__Exercise directions__.
Would you transcribe each entry that follows word for word, minus the images?

[Extracted material Boundary: Start]

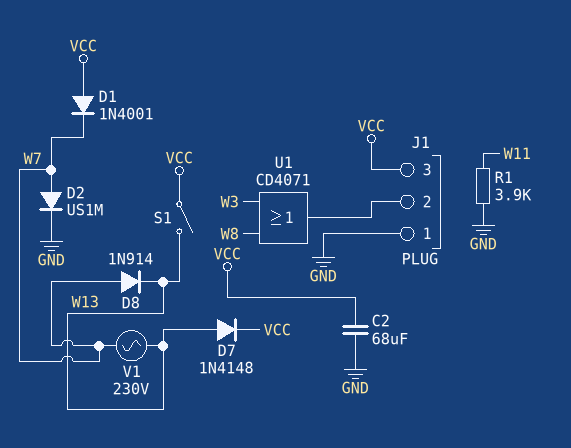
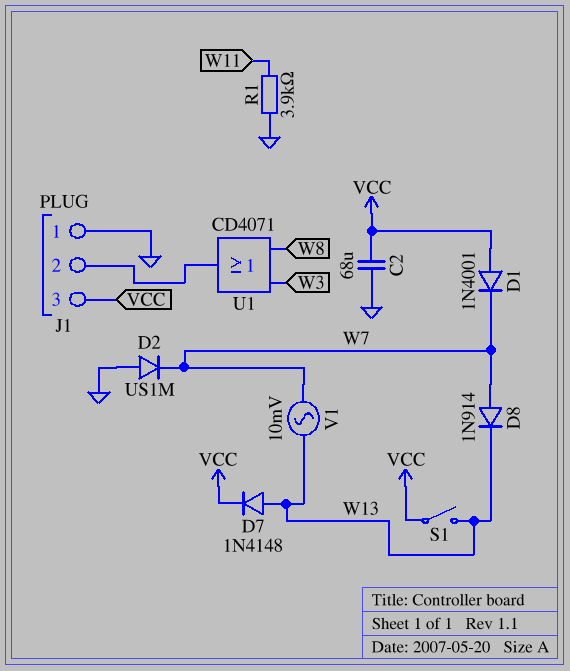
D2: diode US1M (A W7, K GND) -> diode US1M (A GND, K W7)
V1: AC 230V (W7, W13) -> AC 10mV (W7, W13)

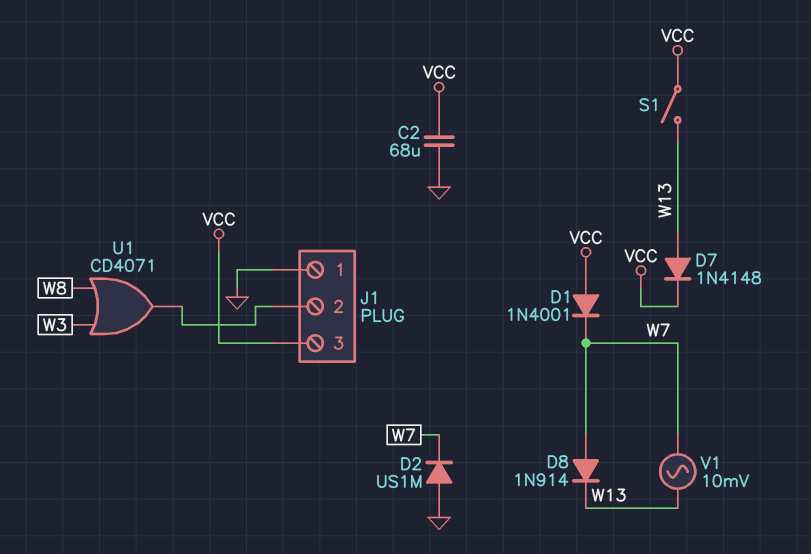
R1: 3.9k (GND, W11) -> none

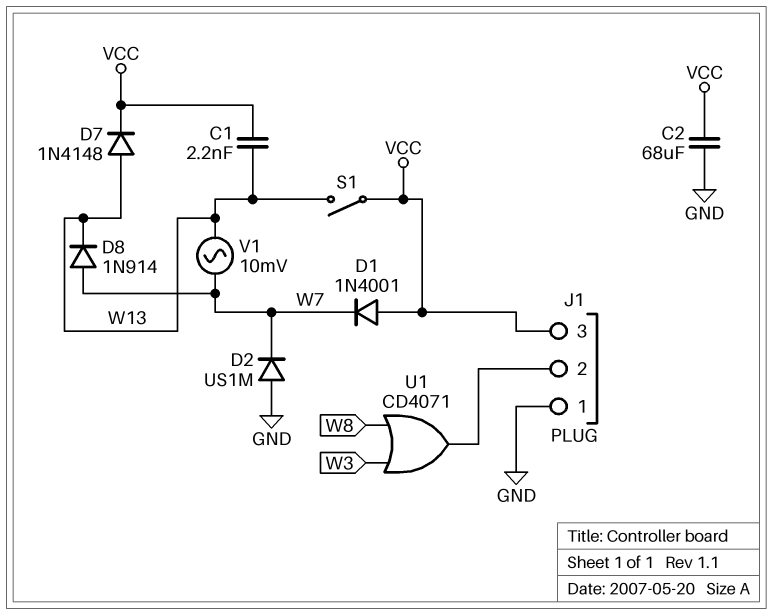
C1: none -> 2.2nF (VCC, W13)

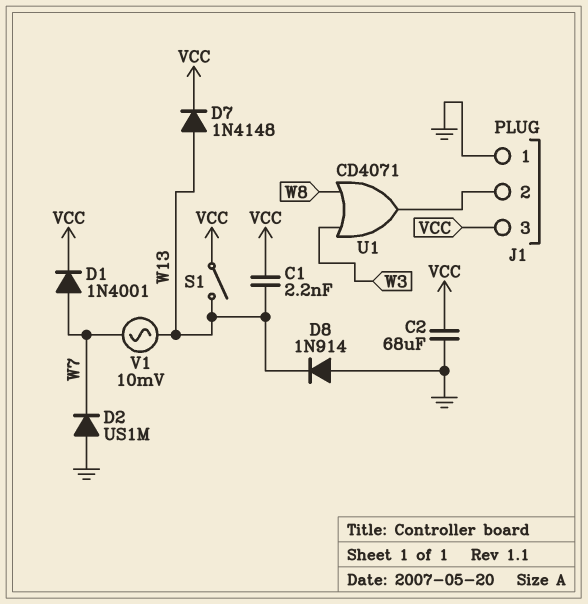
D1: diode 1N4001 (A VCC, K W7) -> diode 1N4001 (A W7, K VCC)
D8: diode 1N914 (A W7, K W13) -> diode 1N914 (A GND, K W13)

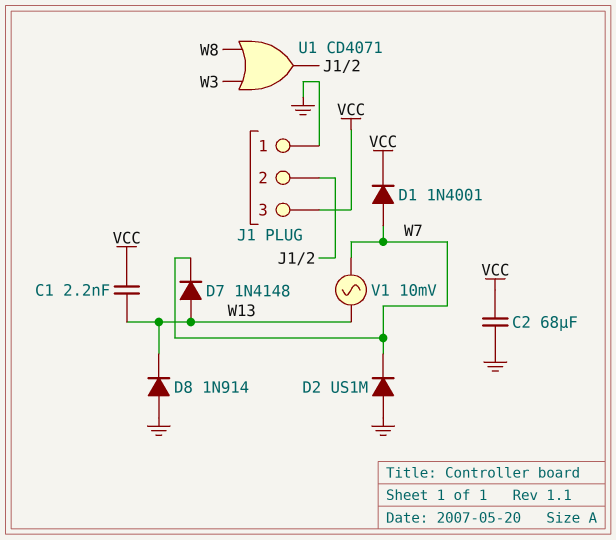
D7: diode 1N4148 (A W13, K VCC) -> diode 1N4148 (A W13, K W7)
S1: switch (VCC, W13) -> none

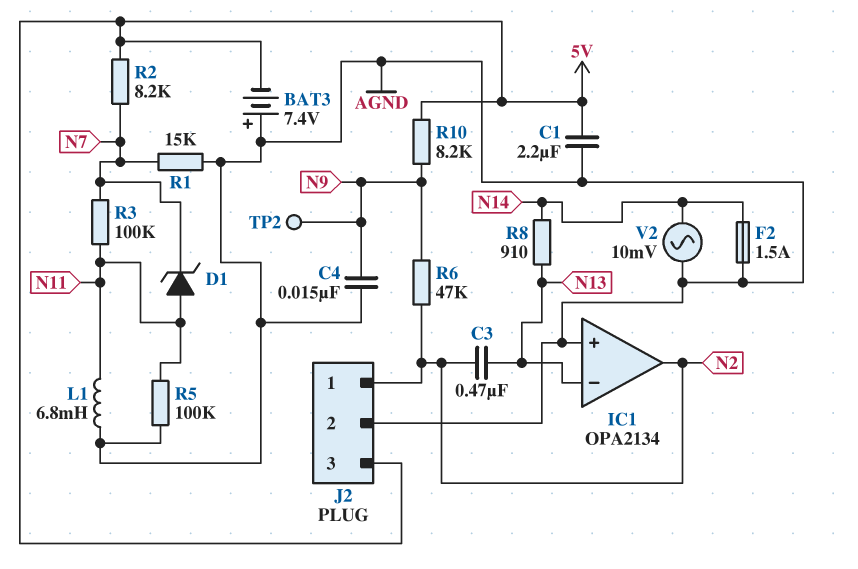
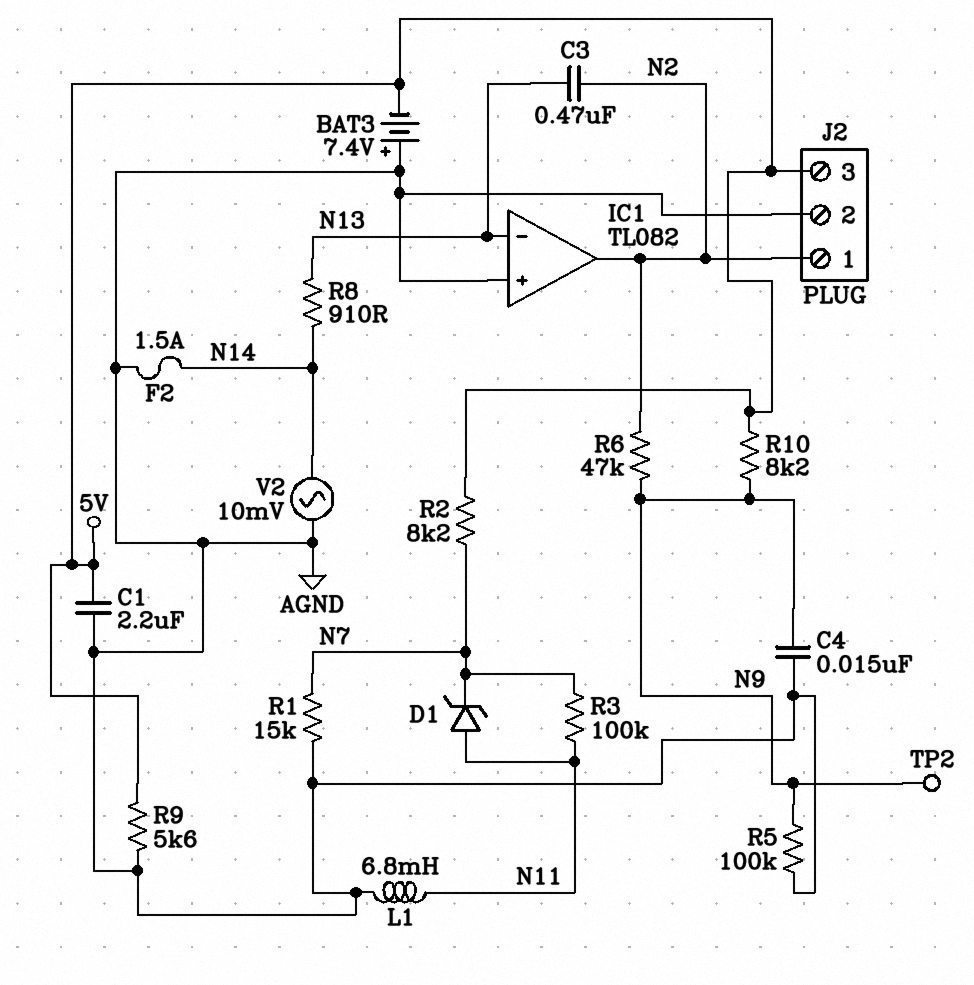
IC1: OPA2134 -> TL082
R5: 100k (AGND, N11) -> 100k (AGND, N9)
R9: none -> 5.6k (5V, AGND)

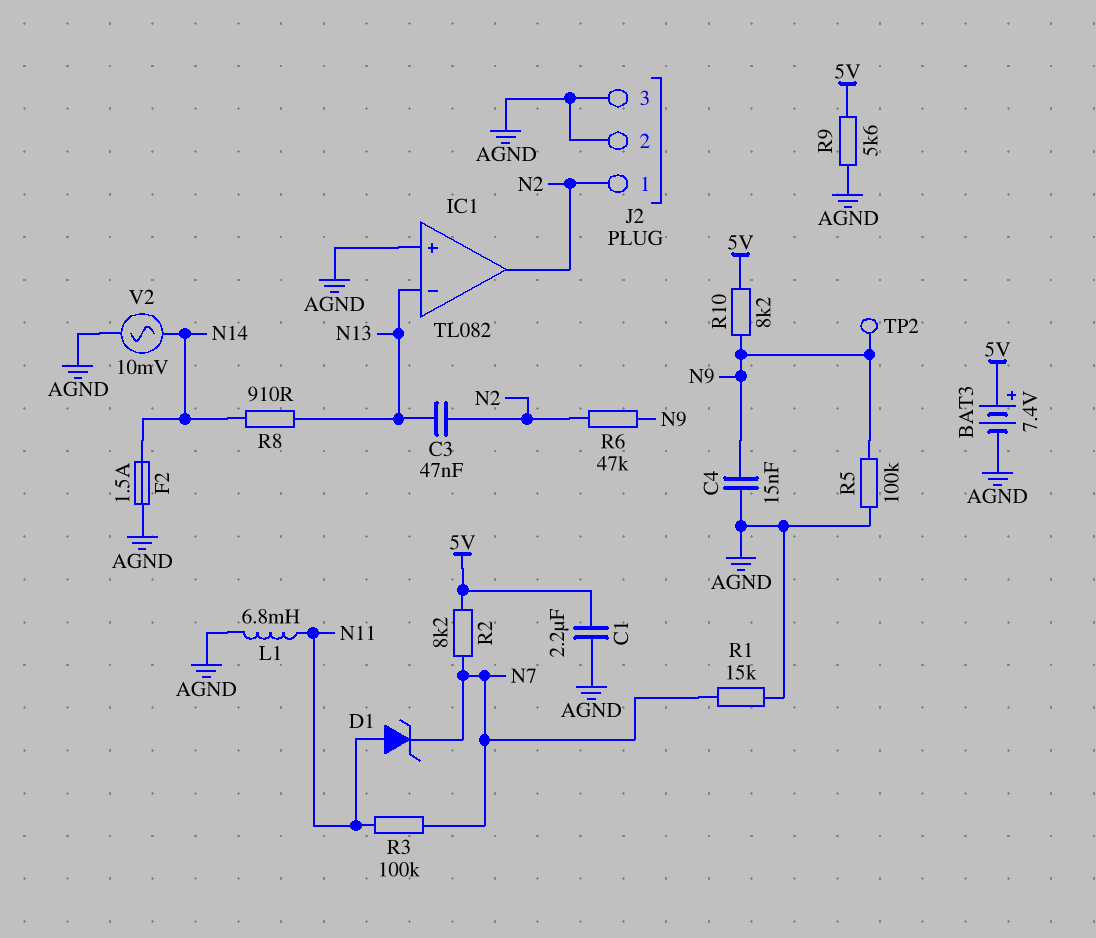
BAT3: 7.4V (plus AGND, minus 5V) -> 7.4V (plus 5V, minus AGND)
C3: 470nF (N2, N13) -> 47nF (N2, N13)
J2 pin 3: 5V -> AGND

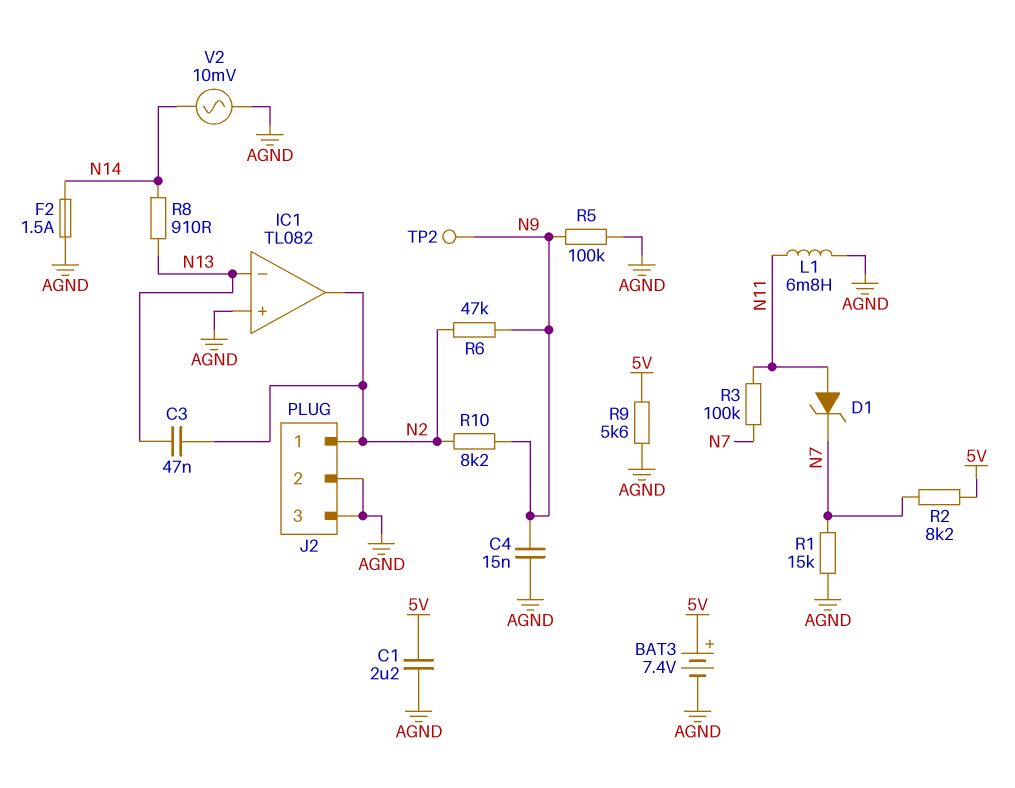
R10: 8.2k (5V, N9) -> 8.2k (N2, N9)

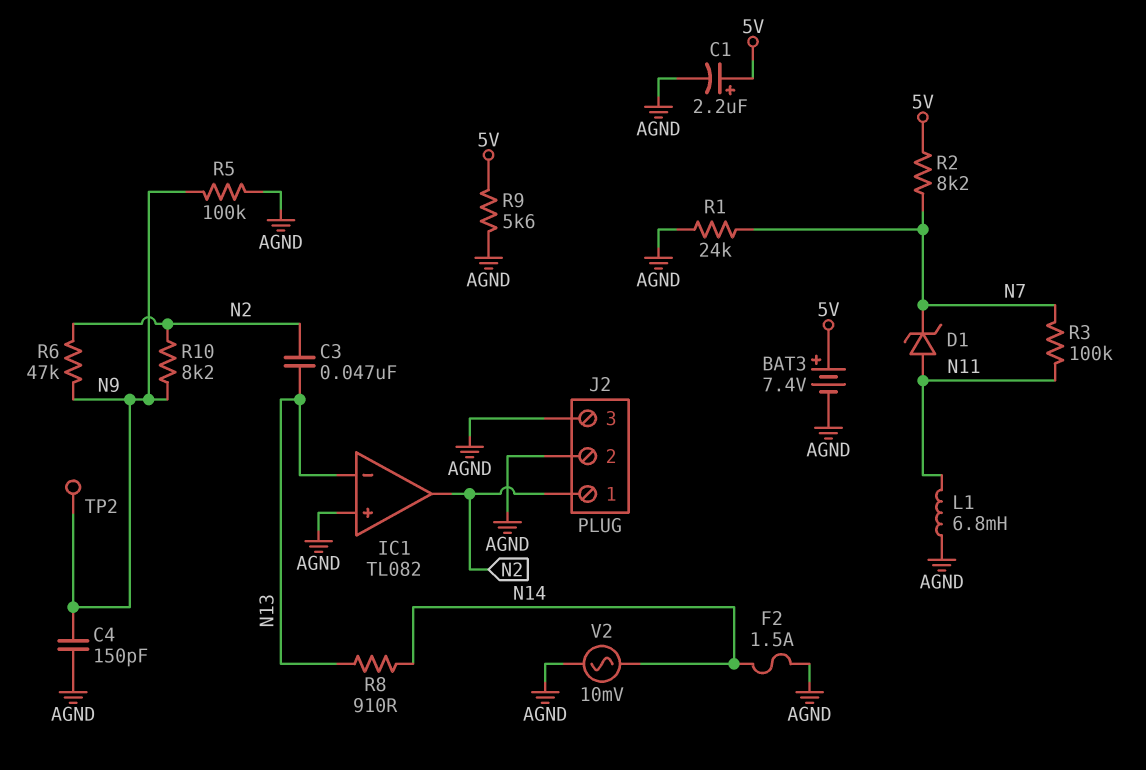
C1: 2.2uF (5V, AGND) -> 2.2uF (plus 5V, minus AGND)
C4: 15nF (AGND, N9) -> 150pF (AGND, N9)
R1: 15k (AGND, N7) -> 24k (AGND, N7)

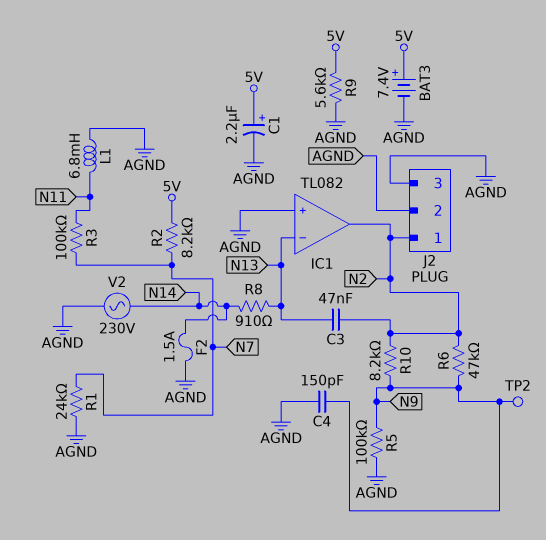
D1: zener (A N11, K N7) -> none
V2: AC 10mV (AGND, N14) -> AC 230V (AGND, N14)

[Extracted material Boundary: End]

__Solution below__.
D2: diode US1M (A W7, K GND) -> diode US1M (A GND, K W7)
V1: AC 230V (W7, W13) -> AC 10mV (W7, W13)

R1: 3.9k (GND, W11) -> none

C1: none -> 2.2nF (VCC, W13)

D1: diode 1N4001 (A VCC, K W7) -> diode 1N4001 (A W7, K VCC)
D8: diode 1N914 (A W7, K W13) -> diode 1N914 (A GND, K W13)

D7: diode 1N4148 (A W13, K VCC) -> diode 1N4148 (A W13, K W7)
S1: switch (VCC, W13) -> none

IC1: OPA2134 -> TL082
R5: 100k (AGND, N11) -> 100k (AGND, N9)
R9: none -> 5.6k (5V, AGND)

BAT3: 7.4V (plus AGND, minus 5V) -> 7.4V (plus 5V, minus AGND)
C3: 470nF (N2, N13) -> 47nF (N2, N13)
J2 pin 3: 5V -> AGND

R10: 8.2k (5V, N9) -> 8.2k (N2, N9)

C1: 2.2uF (5V, AGND) -> 2.2uF (plus 5V, minus AGND)
C4: 15nF (AGND, N9) -> 150pF (AGND, N9)
R1: 15k (AGND, N7) -> 24k (AGND, N7)

D1: zener (A N11, K N7) -> none
V2: AC 10mV (AGND, N14) -> AC 230V (AGND, N14)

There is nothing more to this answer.